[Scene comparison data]
##########
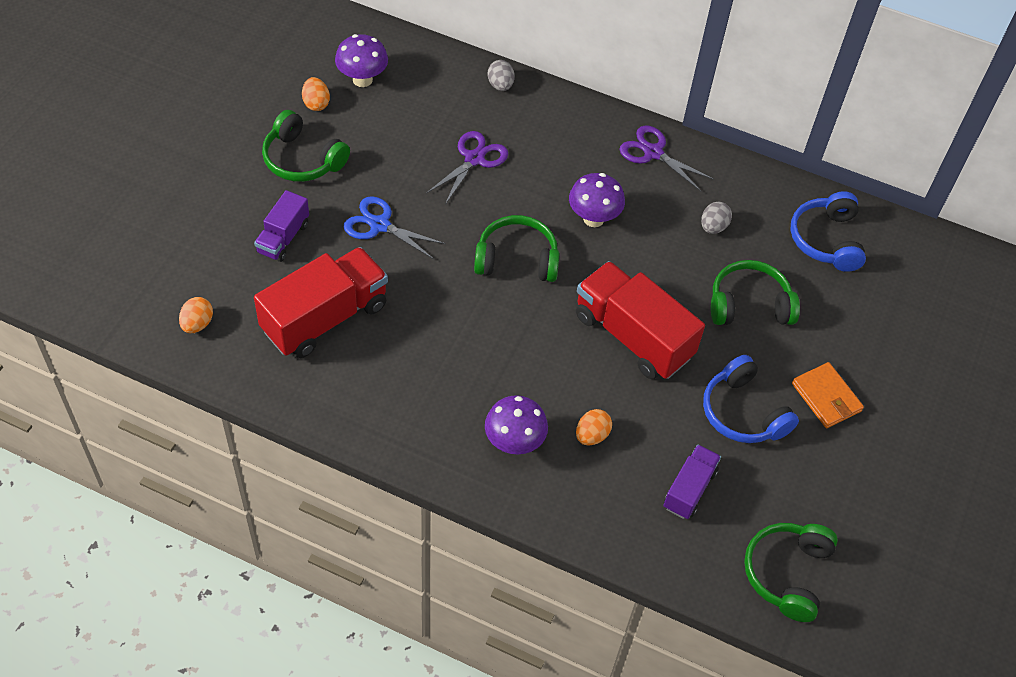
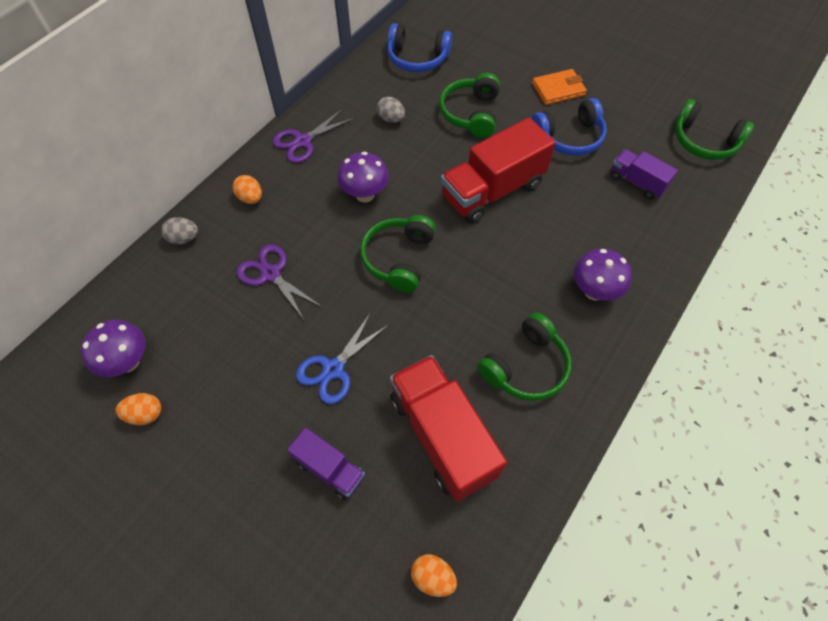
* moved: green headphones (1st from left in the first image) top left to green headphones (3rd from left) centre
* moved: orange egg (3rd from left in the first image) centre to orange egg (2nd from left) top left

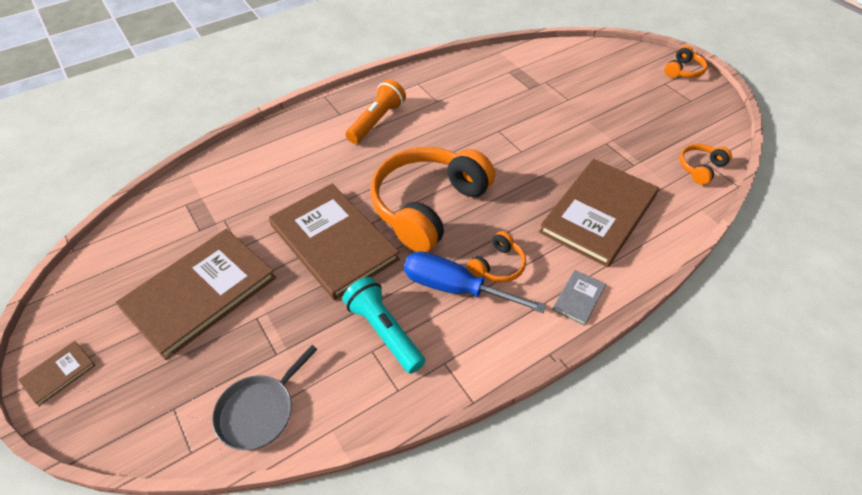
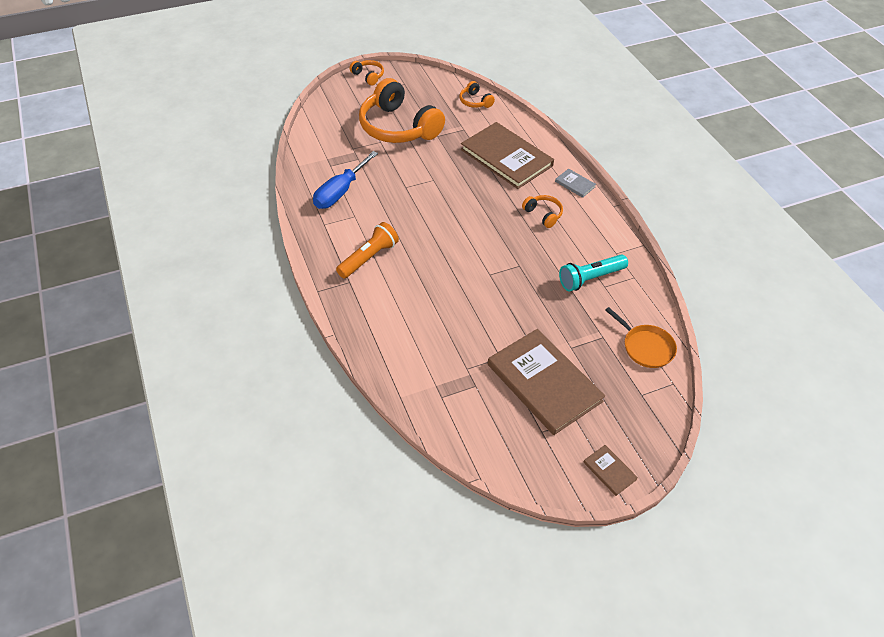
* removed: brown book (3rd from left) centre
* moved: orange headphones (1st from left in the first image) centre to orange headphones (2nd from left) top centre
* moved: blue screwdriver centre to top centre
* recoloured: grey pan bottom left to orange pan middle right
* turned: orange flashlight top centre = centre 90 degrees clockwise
##########
Only a number is needed here: the count of lines above that hold the string "image".

- **EXERCISE OUTPUT**:
3